■ **Given data**
::::::::
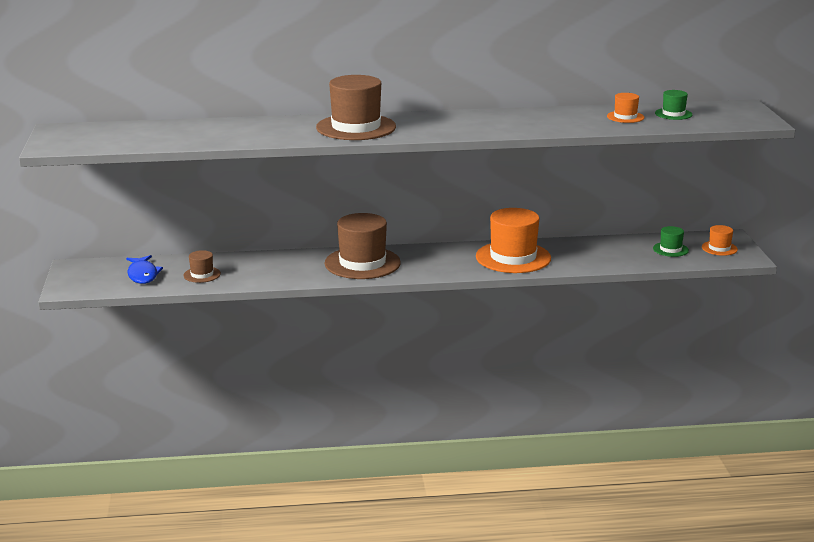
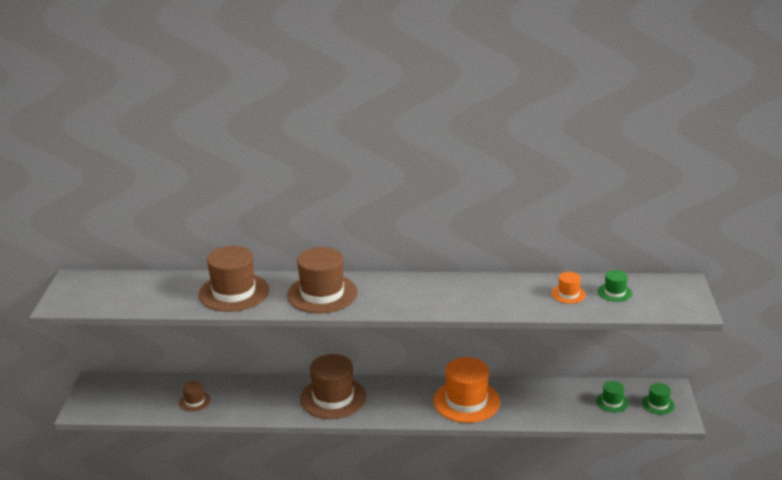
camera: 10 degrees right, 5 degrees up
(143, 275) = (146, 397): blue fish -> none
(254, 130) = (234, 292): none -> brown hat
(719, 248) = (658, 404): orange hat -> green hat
::::::::
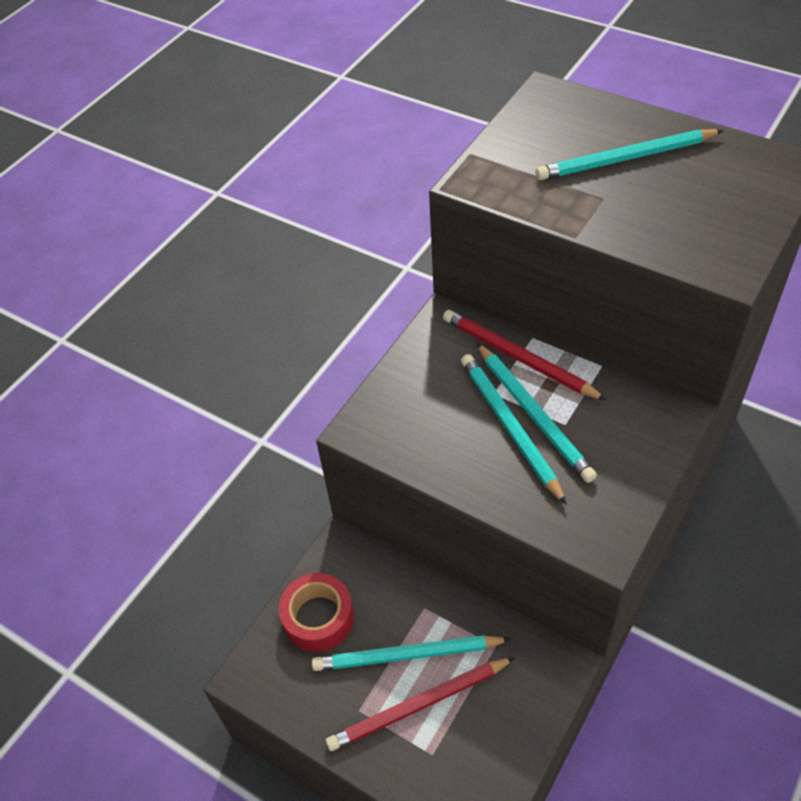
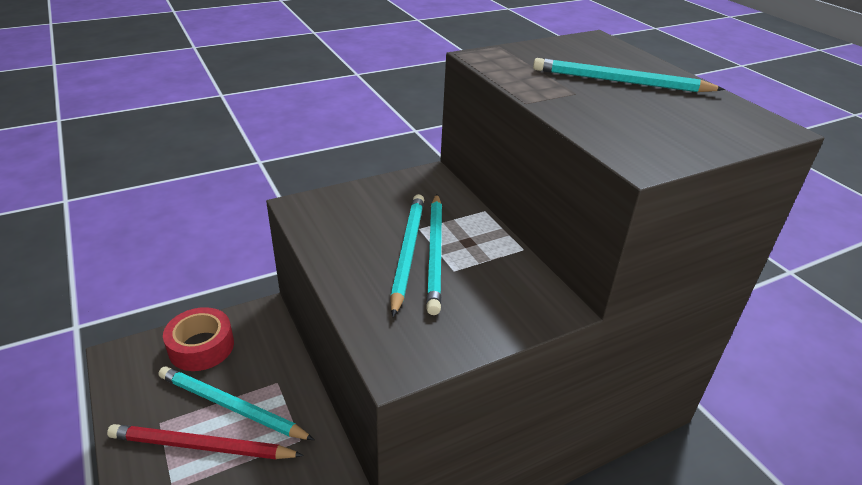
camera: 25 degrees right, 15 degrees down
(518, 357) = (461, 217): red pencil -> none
::::::::
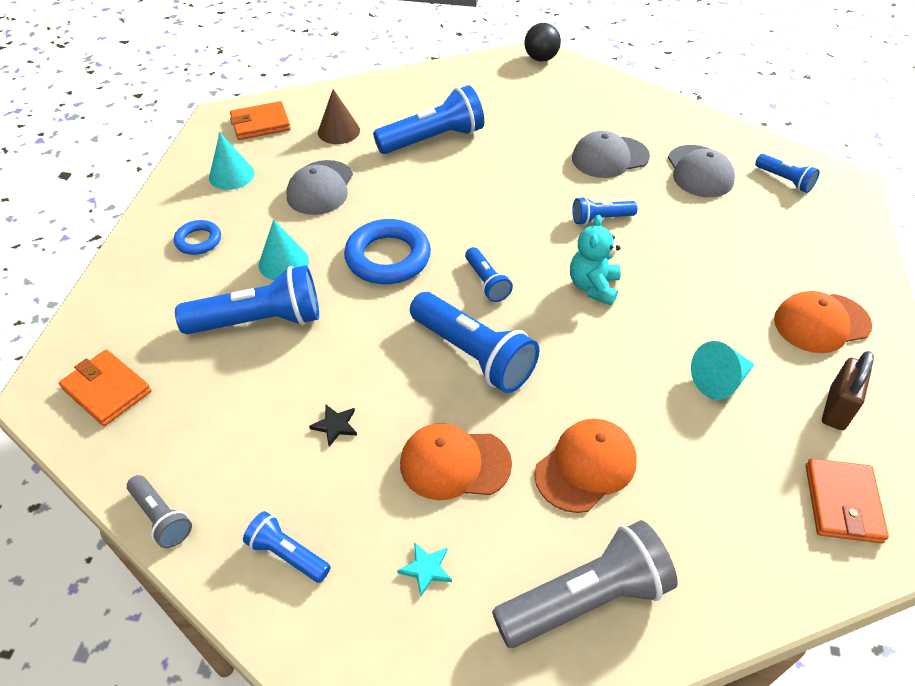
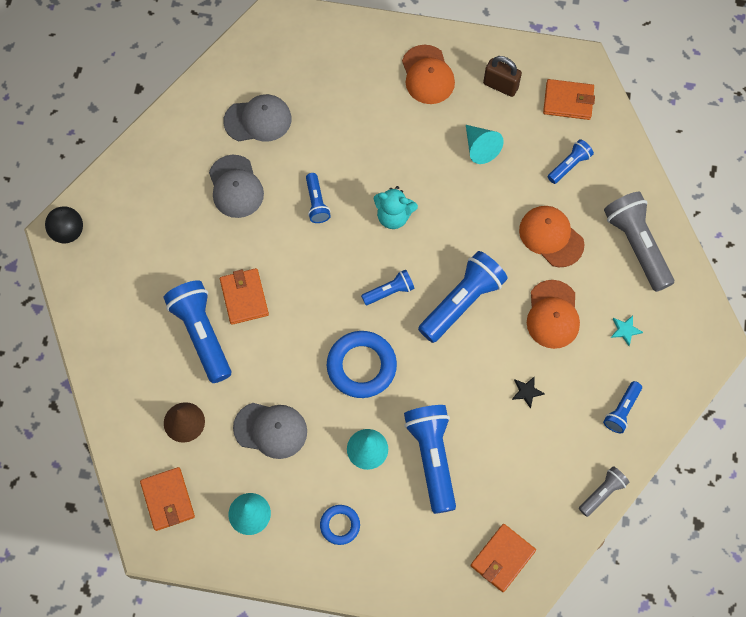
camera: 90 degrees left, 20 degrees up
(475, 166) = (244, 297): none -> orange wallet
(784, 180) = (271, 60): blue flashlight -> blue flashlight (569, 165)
::::::::
■ **What you should do**
With the first line being the one containing "camera: 90 degrees left, 20 degrees up" and the last line the one containing "(784, 180) = (271, 60): blue", transcribe exactly the lines above that fall in that range.

■ **Response**
camera: 90 degrees left, 20 degrees up
(475, 166) = (244, 297): none -> orange wallet
(784, 180) = (271, 60): blue flashlight -> blue flashlight (569, 165)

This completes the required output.